*** Opening of ENTRIES SUPPLIED ***

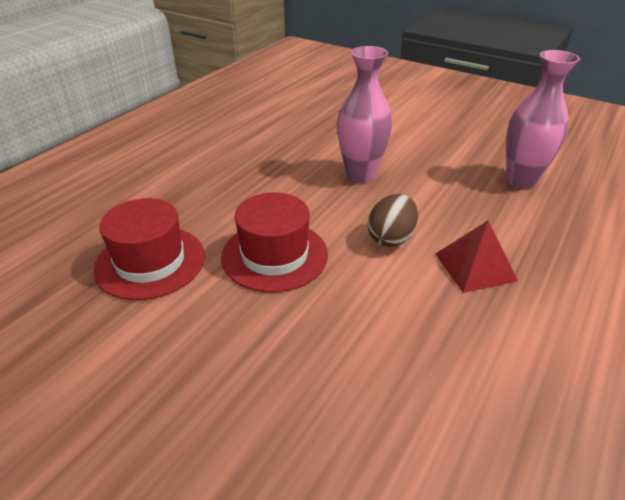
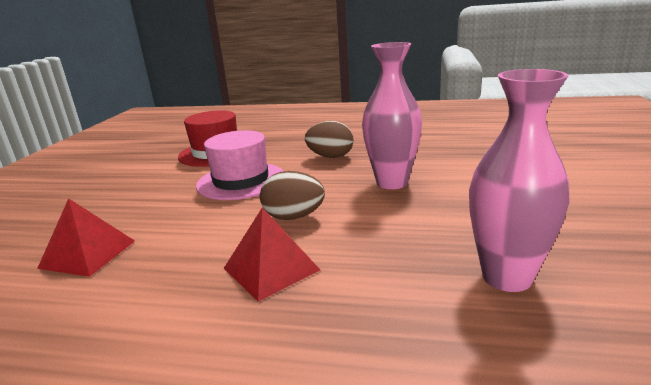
camera: 70 degrees right, 15 degrees down
red hat [221,193,328,293] -> pink hat [196,130,283,200]
none -> red pyramid [37,198,135,277]
none -> brown egg [305,121,353,158]

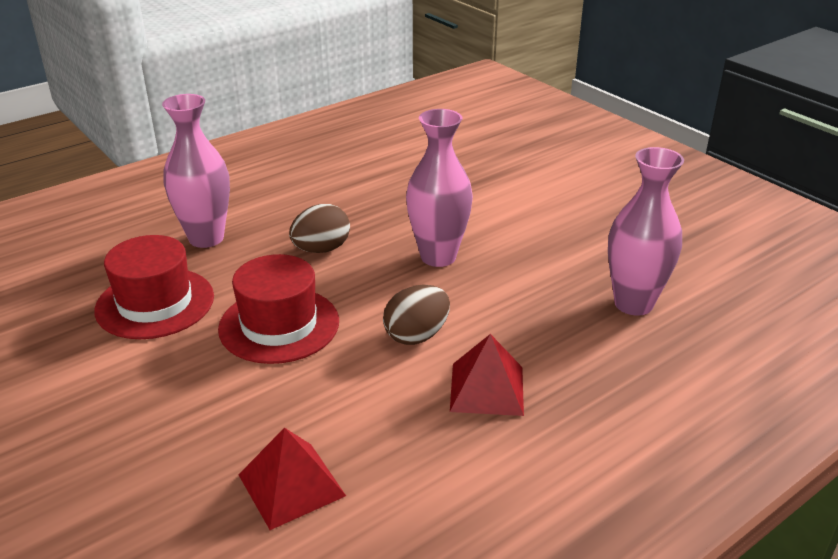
camera: 50 degrees left, 10 degrees up
pink hat [196,130,283,200] -> red hat [218,254,339,364]
none -> pink vase [162,94,230,248]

*** Close of ENTRIES SUPPLIED ***

The copy should begin at the line containing "red hat [221,193,328,293]" and end at the last line of the data above; please restate those lines word for word without the pictures.

#### [RESPONSE TO THE TASK]
red hat [221,193,328,293] -> pink hat [196,130,283,200]
none -> red pyramid [37,198,135,277]
none -> brown egg [305,121,353,158]

camera: 50 degrees left, 10 degrees up
pink hat [196,130,283,200] -> red hat [218,254,339,364]
none -> pink vase [162,94,230,248]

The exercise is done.